(JOB) Go through the following data and transcribe exactly the stretch of lines from the one holding "building: none -> [341,182,469,295]" to the one holding "building: none -> [269,366,315,423]", both included.

== RECORDS PROVIDED

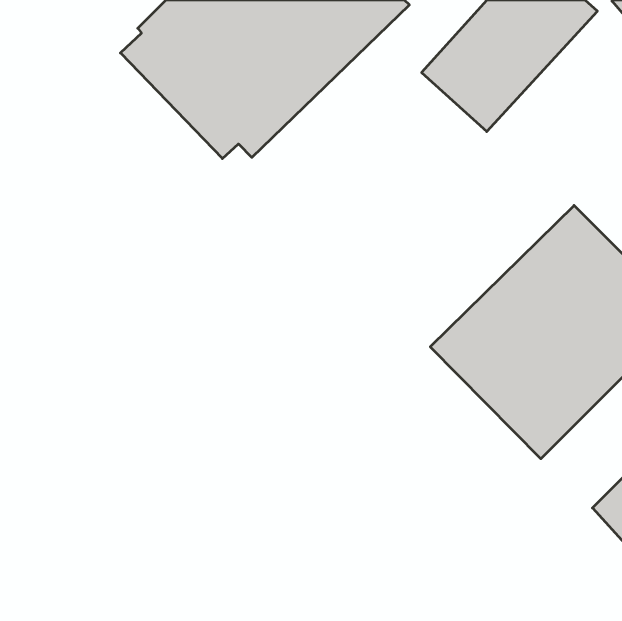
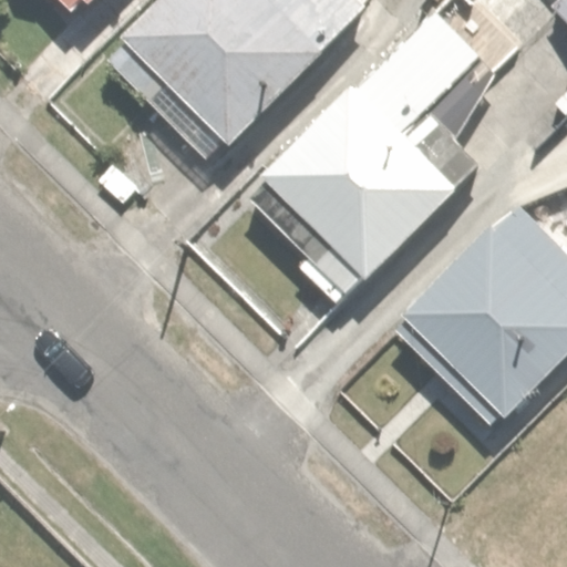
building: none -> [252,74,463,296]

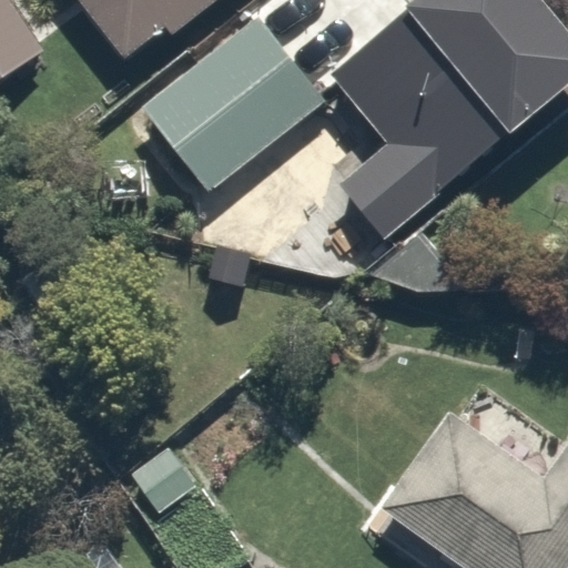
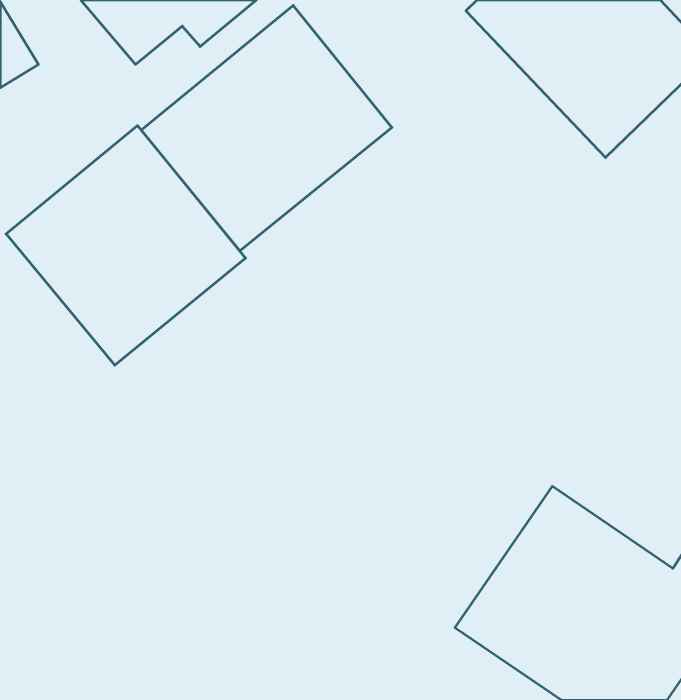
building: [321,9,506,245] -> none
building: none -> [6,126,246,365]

====
== RECORDS PROVIDED

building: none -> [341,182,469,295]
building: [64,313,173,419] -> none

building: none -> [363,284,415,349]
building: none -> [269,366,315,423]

====

(TASK RESULT)
building: none -> [341,182,469,295]
building: [64,313,173,419] -> none

building: none -> [363,284,415,349]
building: none -> [269,366,315,423]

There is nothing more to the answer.